═════ Data supplied

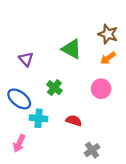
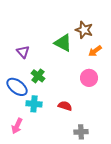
brown star: (108, 34) -> (84, 30), moved
green cross: (54, 88) -> (38, 76), moved
gray cross: (92, 150) -> (81, 132), turned 32

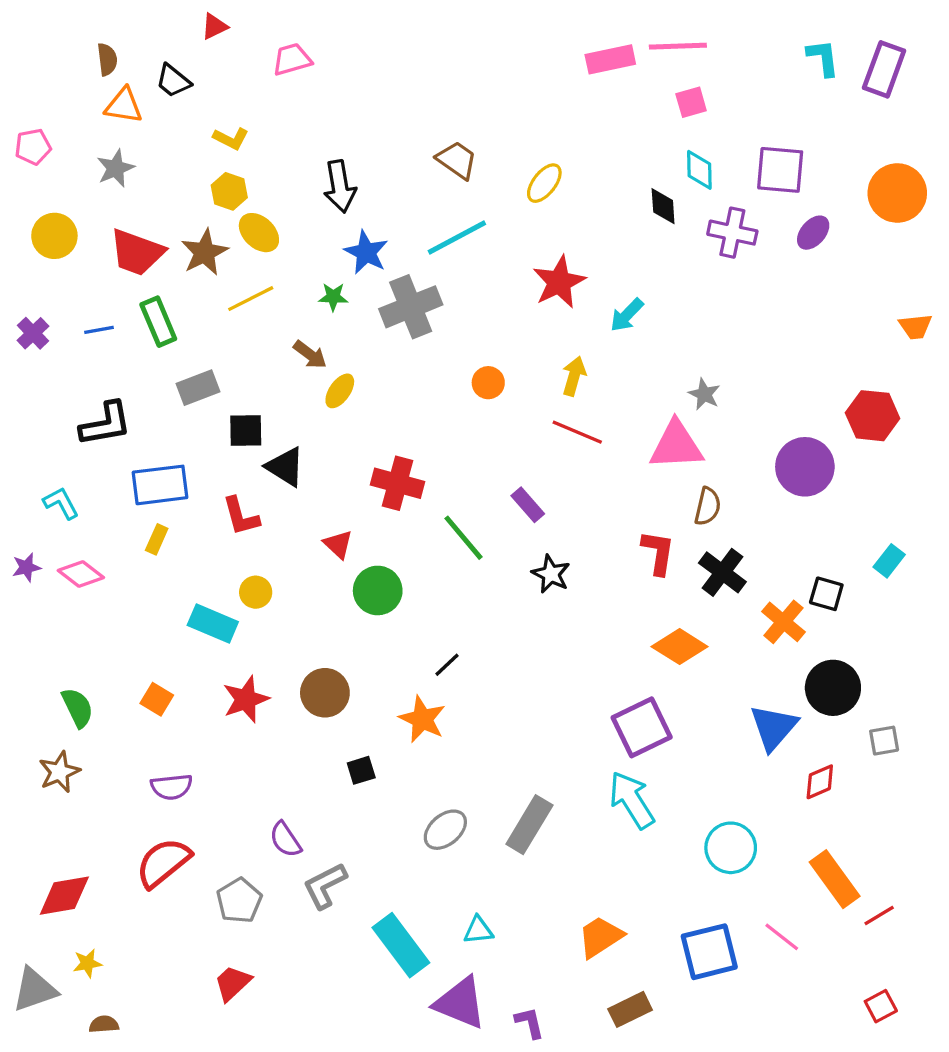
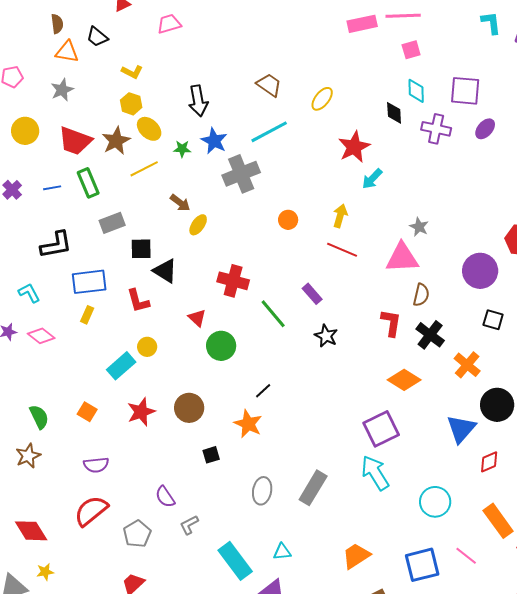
red star: (559, 282) -> (354, 147), moved
green star: (333, 297) -> (182, 149), moved
black square: (826, 594) -> (493, 320), moved
cyan rectangle: (213, 623) -> (121, 366), turned -64
gray ellipse: (445, 830) -> (262, 491), turned -40
gray L-shape: (325, 886) -> (189, 525), size x0.7
red diamond: (64, 896) -> (31, 531), turned 68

══════════

* Prompt
Everything in the material above must be repeated exactly, apart from its pictures.

* Result for this exercise
brown star: (108, 34) -> (84, 30), moved
green cross: (54, 88) -> (38, 76), moved
gray cross: (92, 150) -> (81, 132), turned 32

red star: (559, 282) -> (354, 147), moved
green star: (333, 297) -> (182, 149), moved
black square: (826, 594) -> (493, 320), moved
cyan rectangle: (213, 623) -> (121, 366), turned -64
gray ellipse: (445, 830) -> (262, 491), turned -40
gray L-shape: (325, 886) -> (189, 525), size x0.7
red diamond: (64, 896) -> (31, 531), turned 68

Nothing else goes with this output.